╭─ Data excerpt
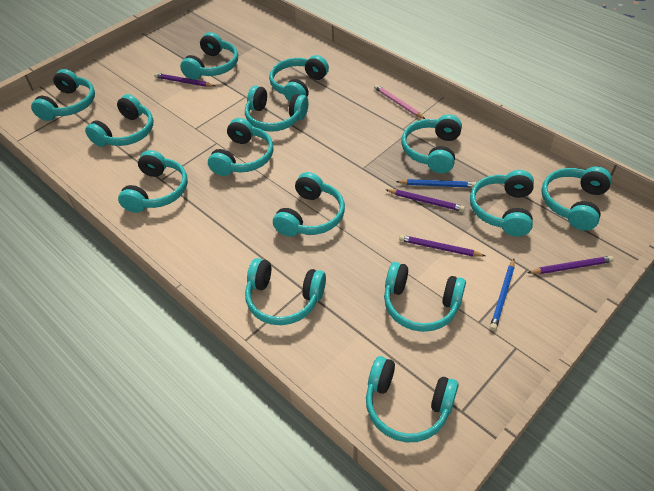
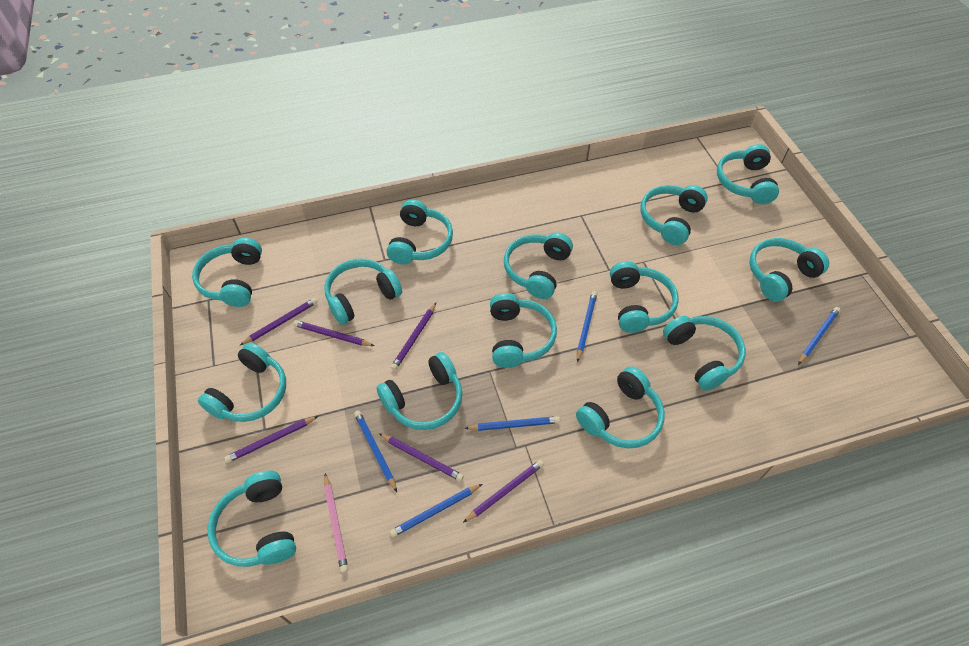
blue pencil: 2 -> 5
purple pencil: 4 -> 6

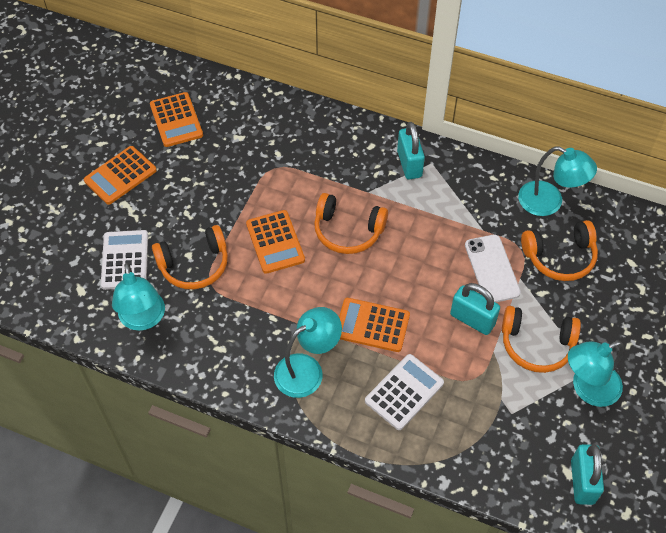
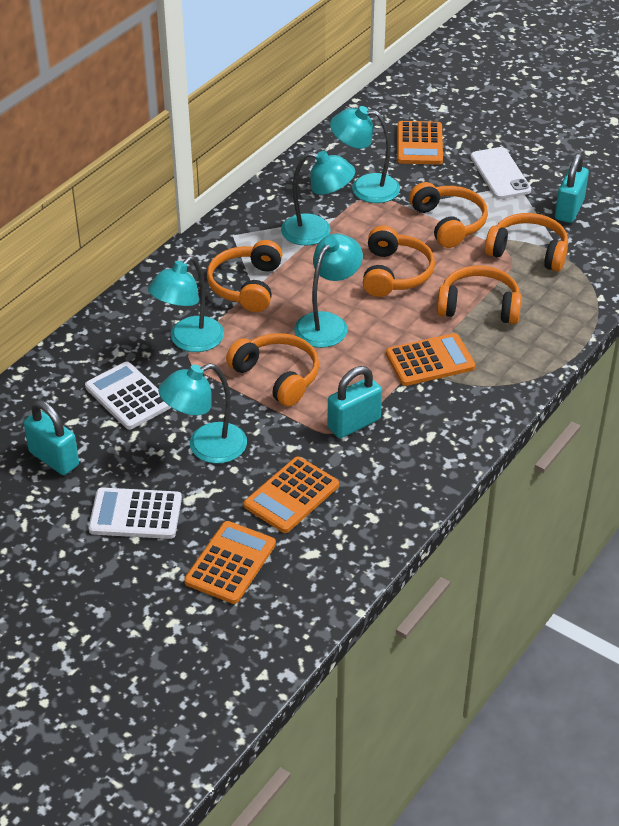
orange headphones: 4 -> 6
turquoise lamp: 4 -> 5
╰─
(Assignment):
Everything in the data above, apart from the pictures, should be retyped exactly.

(Task output):
blue pencil: 2 -> 5
purple pencil: 4 -> 6

orange headphones: 4 -> 6
turquoise lamp: 4 -> 5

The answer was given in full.